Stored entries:
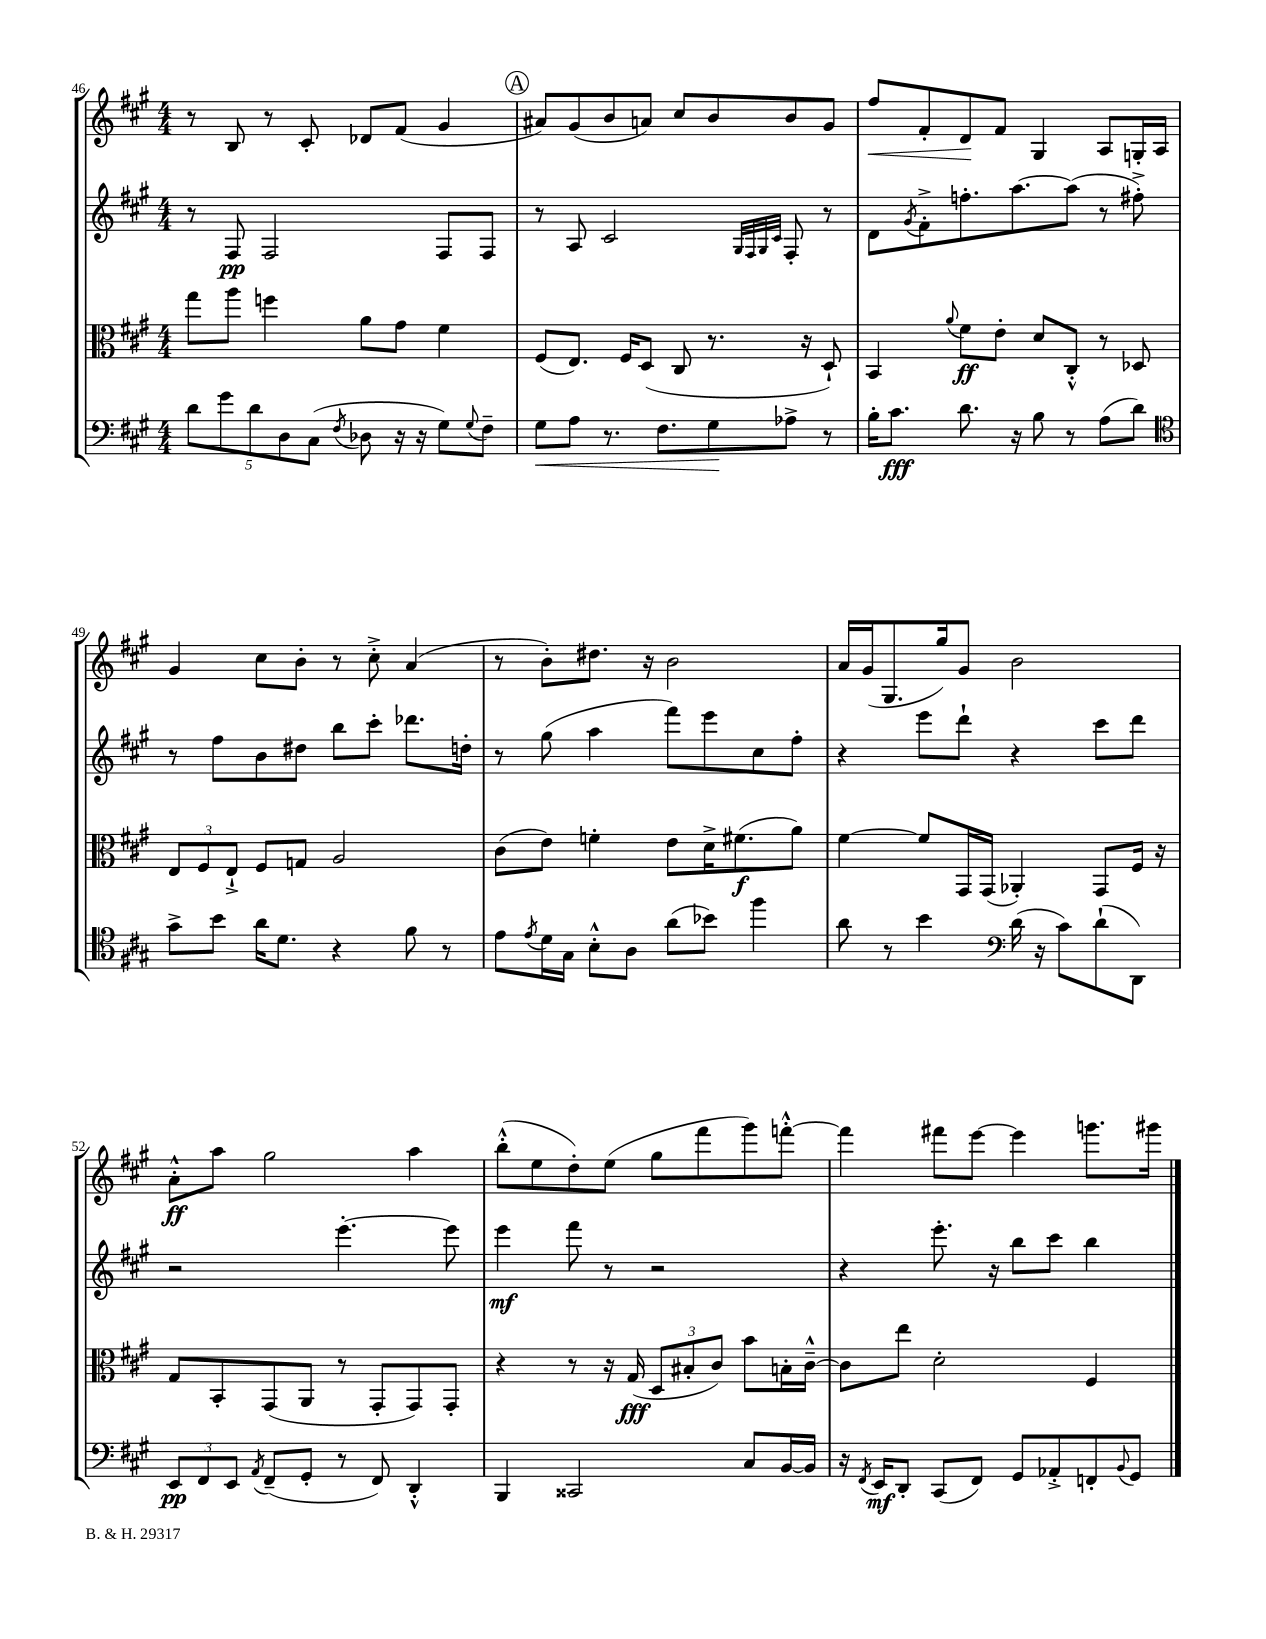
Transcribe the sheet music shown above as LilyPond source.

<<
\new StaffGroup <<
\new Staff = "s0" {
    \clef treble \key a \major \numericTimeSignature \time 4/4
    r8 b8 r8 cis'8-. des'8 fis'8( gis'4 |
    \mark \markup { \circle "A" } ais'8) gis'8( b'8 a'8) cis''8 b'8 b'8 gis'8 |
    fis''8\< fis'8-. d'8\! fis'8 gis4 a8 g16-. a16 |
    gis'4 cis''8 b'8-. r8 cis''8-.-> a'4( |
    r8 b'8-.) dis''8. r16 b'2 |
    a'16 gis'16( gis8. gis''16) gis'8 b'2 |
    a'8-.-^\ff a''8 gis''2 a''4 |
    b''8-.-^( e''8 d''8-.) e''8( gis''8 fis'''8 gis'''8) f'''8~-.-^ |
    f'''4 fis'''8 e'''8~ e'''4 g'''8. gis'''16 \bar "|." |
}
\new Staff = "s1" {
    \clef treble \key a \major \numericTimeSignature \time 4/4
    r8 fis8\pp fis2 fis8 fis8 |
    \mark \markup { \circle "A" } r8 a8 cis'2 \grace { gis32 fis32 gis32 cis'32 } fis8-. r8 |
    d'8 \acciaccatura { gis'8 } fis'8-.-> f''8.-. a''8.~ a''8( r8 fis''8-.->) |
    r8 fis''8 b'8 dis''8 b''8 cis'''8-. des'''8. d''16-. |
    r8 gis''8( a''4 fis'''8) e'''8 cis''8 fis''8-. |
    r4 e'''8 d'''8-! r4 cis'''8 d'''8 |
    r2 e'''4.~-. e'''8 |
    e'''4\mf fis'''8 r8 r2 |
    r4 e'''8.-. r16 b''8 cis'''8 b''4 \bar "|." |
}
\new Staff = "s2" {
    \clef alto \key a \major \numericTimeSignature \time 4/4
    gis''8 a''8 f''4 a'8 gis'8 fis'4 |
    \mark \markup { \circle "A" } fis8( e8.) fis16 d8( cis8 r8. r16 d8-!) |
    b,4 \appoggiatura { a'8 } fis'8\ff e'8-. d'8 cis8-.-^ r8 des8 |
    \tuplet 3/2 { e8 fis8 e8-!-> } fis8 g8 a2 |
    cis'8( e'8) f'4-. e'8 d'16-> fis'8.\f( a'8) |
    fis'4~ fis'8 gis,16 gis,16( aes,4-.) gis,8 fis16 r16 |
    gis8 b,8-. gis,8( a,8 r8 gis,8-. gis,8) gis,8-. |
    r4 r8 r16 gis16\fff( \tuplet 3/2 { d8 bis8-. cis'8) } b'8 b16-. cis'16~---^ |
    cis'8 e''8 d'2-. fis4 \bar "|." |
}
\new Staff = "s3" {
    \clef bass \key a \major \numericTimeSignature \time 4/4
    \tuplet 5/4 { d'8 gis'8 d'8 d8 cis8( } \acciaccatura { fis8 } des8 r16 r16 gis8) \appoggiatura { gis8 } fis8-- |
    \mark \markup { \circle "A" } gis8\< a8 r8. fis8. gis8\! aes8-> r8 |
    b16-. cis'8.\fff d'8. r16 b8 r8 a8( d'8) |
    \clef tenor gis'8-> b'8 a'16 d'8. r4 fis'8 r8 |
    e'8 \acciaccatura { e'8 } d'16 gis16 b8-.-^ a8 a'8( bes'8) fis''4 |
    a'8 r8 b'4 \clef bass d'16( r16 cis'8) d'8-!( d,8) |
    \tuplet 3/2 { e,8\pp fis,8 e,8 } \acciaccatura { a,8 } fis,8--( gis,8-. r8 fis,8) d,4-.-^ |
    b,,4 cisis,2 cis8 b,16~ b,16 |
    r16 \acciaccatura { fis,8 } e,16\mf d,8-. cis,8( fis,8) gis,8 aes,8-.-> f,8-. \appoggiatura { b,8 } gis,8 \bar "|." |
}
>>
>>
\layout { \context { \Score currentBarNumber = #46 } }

Instructions to follow = Return each line of the material above that contains the string "mark".

Task result =
    \mark \markup { \circle "A" } ais'8) gis'8( b'8 a'8) cis''8 b'8 b'8 gis'8 |
    \mark \markup { \circle "A" } r8 a8 cis'2 \grace { gis32 fis32 gis32 cis'32 } fis8-. r8 |
    \mark \markup { \circle "A" } fis8( e8.) fis16 d8( cis8 r8. r16 d8-!) |
    \mark \markup { \circle "A" } gis8\< a8 r8. fis8. gis8\! aes8-> r8 |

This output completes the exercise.